DIRECTIONS: Would you please repeat exactly the lines from the one containing "pink calculator [766,288,858,374] -> none" to the end of the records, both included, and leave out the rest?

[Scene edit records]
"""
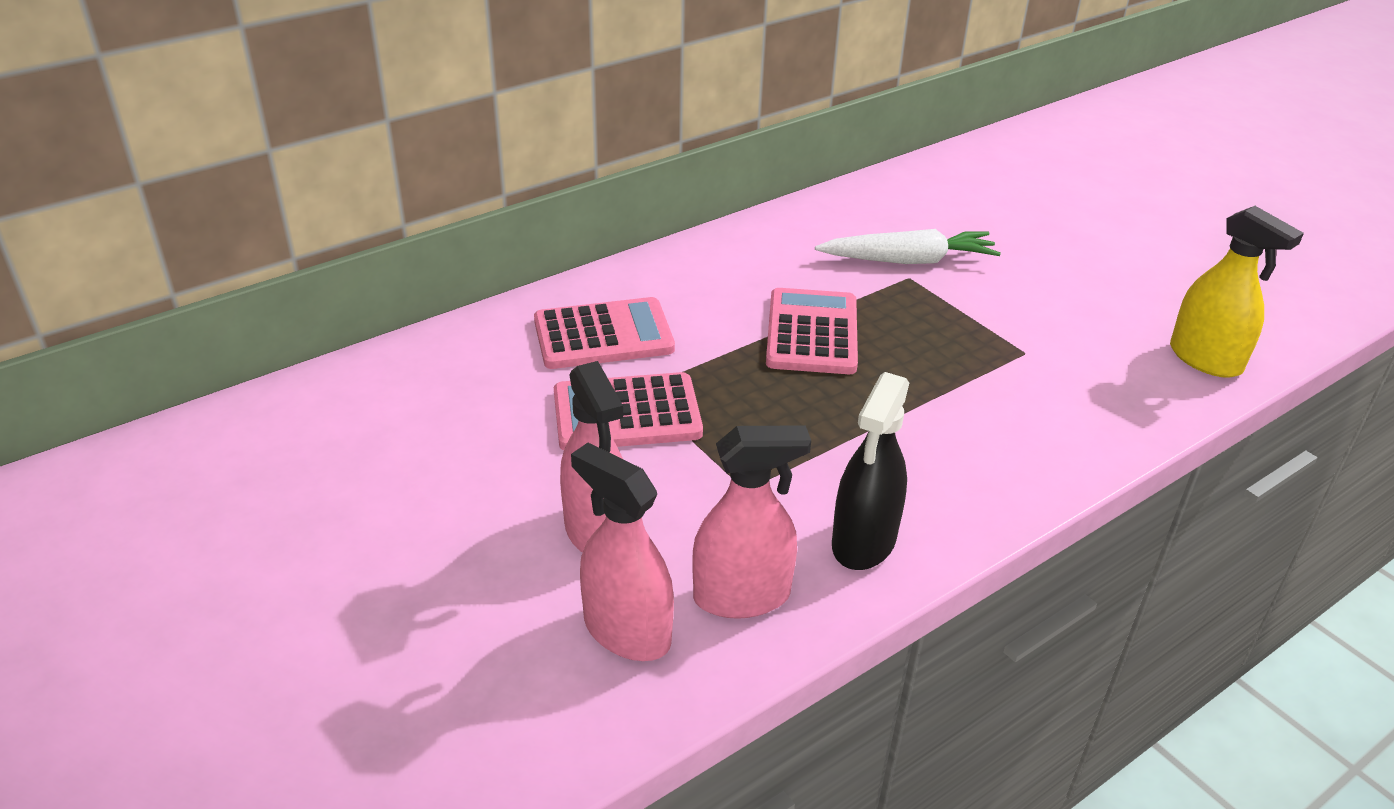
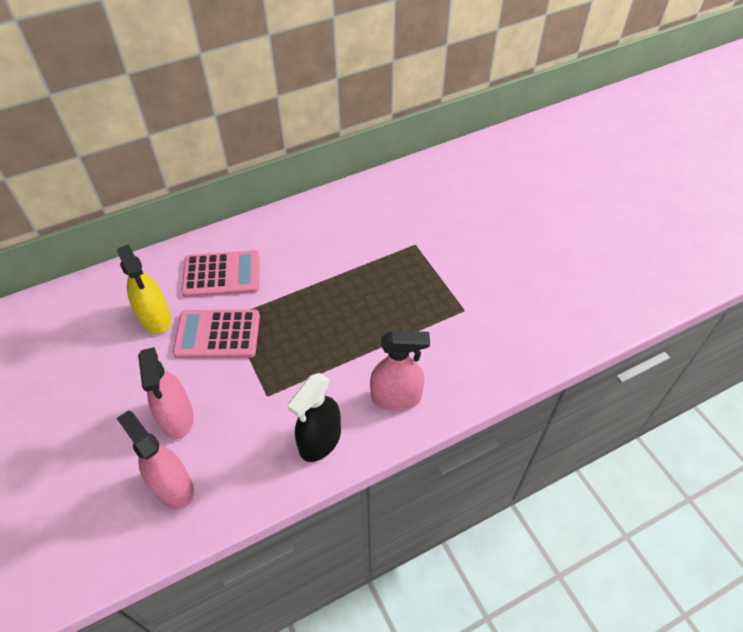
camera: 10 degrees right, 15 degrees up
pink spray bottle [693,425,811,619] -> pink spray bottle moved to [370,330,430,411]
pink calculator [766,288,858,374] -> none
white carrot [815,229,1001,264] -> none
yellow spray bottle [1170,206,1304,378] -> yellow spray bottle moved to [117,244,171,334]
"""
RESULT BELOW:
pink calculator [766,288,858,374] -> none
white carrot [815,229,1001,264] -> none
yellow spray bottle [1170,206,1304,378] -> yellow spray bottle moved to [117,244,171,334]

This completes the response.